▶ [Record set]:
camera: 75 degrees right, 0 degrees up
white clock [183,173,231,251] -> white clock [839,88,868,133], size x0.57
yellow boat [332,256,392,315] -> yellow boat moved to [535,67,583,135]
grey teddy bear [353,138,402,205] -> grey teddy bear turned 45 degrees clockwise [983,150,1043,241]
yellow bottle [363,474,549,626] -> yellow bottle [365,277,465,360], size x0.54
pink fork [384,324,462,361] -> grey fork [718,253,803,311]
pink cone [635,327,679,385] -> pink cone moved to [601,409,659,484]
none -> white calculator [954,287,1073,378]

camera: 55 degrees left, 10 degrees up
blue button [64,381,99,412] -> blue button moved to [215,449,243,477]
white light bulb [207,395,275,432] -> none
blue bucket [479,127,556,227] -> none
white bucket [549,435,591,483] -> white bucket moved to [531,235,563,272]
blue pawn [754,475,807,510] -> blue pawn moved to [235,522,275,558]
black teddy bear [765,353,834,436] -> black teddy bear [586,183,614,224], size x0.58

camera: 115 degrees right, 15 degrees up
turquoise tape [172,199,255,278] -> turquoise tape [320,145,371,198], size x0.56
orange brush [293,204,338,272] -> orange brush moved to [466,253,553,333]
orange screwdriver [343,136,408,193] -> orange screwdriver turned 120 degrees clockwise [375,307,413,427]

▶ [Your assignment]:
Every record above needs to be given again exactly.

▶ [Task answer]:
camera: 75 degrees right, 0 degrees up
white clock [183,173,231,251] -> white clock [839,88,868,133], size x0.57
yellow boat [332,256,392,315] -> yellow boat moved to [535,67,583,135]
grey teddy bear [353,138,402,205] -> grey teddy bear turned 45 degrees clockwise [983,150,1043,241]
yellow bottle [363,474,549,626] -> yellow bottle [365,277,465,360], size x0.54
pink fork [384,324,462,361] -> grey fork [718,253,803,311]
pink cone [635,327,679,385] -> pink cone moved to [601,409,659,484]
none -> white calculator [954,287,1073,378]

camera: 55 degrees left, 10 degrees up
blue button [64,381,99,412] -> blue button moved to [215,449,243,477]
white light bulb [207,395,275,432] -> none
blue bucket [479,127,556,227] -> none
white bucket [549,435,591,483] -> white bucket moved to [531,235,563,272]
blue pawn [754,475,807,510] -> blue pawn moved to [235,522,275,558]
black teddy bear [765,353,834,436] -> black teddy bear [586,183,614,224], size x0.58

camera: 115 degrees right, 15 degrees up
turquoise tape [172,199,255,278] -> turquoise tape [320,145,371,198], size x0.56
orange brush [293,204,338,272] -> orange brush moved to [466,253,553,333]
orange screwdriver [343,136,408,193] -> orange screwdriver turned 120 degrees clockwise [375,307,413,427]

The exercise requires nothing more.